(Records provided begins)

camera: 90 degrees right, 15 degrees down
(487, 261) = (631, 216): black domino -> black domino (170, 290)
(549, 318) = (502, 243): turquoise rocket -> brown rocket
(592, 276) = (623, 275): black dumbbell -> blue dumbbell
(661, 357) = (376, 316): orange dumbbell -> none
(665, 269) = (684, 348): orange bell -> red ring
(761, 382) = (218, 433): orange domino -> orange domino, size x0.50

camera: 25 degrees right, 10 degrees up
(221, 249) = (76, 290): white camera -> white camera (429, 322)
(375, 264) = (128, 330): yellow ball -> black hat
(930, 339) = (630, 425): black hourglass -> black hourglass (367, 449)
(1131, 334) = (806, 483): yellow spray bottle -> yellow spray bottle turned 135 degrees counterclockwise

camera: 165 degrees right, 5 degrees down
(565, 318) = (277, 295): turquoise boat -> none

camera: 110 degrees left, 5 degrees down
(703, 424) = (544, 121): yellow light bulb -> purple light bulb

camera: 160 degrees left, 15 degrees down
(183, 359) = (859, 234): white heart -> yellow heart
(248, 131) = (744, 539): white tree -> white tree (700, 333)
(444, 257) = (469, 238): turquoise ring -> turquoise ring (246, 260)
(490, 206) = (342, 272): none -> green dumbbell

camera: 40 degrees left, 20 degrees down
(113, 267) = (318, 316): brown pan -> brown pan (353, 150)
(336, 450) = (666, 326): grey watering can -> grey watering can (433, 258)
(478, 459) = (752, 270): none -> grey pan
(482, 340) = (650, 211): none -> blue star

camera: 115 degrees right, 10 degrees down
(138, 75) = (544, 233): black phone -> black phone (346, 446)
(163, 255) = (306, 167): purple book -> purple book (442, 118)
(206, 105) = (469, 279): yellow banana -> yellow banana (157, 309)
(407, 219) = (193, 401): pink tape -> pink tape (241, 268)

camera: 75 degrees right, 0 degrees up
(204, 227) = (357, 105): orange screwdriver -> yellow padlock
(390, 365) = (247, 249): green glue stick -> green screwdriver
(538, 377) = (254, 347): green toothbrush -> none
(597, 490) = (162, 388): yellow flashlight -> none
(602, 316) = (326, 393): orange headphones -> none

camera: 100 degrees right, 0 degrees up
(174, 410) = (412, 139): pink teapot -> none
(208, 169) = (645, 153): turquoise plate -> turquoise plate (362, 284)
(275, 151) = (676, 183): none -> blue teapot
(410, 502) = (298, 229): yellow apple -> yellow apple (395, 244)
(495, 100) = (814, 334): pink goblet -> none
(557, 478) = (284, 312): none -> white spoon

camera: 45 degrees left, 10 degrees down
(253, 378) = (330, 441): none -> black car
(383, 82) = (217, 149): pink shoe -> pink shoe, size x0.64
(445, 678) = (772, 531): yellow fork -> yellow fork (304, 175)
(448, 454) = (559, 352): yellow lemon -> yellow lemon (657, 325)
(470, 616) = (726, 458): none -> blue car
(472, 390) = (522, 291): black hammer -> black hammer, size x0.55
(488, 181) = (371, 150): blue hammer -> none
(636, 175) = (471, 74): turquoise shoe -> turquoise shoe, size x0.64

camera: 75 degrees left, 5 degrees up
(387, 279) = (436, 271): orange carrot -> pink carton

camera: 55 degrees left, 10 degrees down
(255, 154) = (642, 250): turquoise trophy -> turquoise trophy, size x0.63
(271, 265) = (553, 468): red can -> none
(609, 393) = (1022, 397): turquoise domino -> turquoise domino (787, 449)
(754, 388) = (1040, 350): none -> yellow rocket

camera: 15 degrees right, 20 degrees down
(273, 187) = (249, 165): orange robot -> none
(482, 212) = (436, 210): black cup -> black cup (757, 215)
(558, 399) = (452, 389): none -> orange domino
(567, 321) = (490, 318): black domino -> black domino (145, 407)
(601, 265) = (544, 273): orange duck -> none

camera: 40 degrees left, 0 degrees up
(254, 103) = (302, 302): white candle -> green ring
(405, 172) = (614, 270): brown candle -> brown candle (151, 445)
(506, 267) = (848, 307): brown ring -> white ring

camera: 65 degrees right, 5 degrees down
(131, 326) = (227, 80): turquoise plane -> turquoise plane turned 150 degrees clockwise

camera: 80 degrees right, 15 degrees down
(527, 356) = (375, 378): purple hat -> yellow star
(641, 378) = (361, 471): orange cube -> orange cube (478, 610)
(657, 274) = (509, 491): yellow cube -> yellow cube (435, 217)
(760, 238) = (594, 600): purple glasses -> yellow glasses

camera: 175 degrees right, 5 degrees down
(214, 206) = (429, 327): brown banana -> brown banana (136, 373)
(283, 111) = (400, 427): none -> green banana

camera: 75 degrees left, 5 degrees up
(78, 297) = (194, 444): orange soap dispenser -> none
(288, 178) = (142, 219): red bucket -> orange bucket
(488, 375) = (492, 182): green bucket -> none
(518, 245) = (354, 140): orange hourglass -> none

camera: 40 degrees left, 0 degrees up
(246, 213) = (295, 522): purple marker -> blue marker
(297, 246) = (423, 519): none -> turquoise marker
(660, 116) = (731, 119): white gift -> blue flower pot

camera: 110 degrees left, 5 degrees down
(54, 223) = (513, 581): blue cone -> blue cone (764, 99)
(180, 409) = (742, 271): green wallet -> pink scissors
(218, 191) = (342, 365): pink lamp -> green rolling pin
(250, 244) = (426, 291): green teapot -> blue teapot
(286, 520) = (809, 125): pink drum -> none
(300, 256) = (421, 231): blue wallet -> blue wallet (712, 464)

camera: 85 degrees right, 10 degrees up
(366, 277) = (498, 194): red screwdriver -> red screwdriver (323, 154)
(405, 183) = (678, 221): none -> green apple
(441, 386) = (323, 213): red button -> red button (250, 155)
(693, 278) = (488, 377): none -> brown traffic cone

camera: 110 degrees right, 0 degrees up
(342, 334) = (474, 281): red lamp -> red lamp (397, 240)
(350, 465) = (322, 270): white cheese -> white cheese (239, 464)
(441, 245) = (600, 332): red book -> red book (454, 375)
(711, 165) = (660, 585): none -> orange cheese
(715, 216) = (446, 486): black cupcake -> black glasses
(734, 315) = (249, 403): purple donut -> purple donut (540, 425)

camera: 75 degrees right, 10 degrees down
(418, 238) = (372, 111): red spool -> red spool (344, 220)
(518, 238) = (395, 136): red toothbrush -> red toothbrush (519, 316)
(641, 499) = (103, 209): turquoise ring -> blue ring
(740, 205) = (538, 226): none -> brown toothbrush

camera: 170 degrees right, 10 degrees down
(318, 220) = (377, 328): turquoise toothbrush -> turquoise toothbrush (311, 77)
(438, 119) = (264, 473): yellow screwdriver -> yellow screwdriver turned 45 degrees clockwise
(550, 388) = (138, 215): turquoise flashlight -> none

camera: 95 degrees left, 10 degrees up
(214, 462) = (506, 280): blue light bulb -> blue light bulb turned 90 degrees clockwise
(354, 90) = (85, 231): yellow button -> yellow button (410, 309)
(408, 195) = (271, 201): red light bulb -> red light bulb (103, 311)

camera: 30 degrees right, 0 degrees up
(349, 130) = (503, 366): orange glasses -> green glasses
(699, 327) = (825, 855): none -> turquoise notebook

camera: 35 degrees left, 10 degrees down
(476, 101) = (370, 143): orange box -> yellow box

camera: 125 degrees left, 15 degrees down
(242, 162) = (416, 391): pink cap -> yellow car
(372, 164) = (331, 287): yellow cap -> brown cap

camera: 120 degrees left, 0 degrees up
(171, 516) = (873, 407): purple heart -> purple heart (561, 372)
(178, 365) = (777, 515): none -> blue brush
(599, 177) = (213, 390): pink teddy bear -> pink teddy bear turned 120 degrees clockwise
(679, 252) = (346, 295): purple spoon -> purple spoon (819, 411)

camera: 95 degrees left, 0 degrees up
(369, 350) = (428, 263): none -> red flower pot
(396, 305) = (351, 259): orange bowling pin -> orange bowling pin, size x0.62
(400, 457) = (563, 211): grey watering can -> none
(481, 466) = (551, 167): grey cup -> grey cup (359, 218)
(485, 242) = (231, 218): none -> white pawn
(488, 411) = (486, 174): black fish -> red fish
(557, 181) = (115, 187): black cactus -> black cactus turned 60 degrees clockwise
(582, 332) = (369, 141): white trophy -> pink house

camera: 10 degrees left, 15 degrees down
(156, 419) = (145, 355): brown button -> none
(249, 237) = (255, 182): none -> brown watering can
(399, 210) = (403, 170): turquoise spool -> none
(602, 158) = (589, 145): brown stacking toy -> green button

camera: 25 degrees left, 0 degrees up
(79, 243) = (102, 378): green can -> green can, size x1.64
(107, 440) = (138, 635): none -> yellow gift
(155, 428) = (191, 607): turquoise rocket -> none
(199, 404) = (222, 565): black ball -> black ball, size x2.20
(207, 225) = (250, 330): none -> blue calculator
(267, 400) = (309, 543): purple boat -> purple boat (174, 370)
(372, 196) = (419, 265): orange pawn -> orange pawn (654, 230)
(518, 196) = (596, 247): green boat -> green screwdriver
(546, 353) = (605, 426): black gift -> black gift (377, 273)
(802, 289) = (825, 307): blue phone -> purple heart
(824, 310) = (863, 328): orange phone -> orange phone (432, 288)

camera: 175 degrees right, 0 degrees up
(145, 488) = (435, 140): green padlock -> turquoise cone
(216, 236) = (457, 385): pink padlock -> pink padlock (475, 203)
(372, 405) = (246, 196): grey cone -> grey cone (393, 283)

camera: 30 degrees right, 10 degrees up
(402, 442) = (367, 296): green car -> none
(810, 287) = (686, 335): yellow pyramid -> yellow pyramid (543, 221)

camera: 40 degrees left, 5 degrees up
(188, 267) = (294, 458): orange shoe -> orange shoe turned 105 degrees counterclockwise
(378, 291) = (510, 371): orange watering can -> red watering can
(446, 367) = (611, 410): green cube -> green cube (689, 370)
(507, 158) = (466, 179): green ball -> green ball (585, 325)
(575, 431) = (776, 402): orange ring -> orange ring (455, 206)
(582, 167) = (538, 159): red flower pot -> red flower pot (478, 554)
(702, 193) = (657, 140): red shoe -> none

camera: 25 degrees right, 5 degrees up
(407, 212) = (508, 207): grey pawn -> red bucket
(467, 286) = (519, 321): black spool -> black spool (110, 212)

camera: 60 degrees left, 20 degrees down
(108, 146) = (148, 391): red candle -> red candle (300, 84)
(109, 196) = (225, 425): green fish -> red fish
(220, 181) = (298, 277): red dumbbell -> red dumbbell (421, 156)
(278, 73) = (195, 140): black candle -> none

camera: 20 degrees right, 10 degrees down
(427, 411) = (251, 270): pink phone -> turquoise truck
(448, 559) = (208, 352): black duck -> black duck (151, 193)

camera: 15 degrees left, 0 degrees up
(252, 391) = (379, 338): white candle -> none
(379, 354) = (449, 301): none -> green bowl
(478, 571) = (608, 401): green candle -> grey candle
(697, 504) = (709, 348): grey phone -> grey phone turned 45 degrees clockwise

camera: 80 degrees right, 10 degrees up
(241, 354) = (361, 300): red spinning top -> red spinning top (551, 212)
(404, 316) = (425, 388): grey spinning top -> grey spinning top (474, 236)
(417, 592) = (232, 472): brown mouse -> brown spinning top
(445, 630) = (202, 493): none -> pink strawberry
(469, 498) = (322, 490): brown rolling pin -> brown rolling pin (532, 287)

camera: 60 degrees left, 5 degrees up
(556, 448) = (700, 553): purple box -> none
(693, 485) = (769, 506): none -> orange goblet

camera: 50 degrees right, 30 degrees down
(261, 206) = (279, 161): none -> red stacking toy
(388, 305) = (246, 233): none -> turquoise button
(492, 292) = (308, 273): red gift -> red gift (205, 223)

(Records provided ends)

Work task:
Of the entries listed above, reproduce only the lines starting at the line containing "camera: 100 degrees right, 0 degrees up" and ending at the line containing "(275, 151) = (676, 183): none -> blue teapot". Include both, exactly as they stand.

Result for this exercise:
camera: 100 degrees right, 0 degrees up
(174, 410) = (412, 139): pink teapot -> none
(208, 169) = (645, 153): turquoise plate -> turquoise plate (362, 284)
(275, 151) = (676, 183): none -> blue teapot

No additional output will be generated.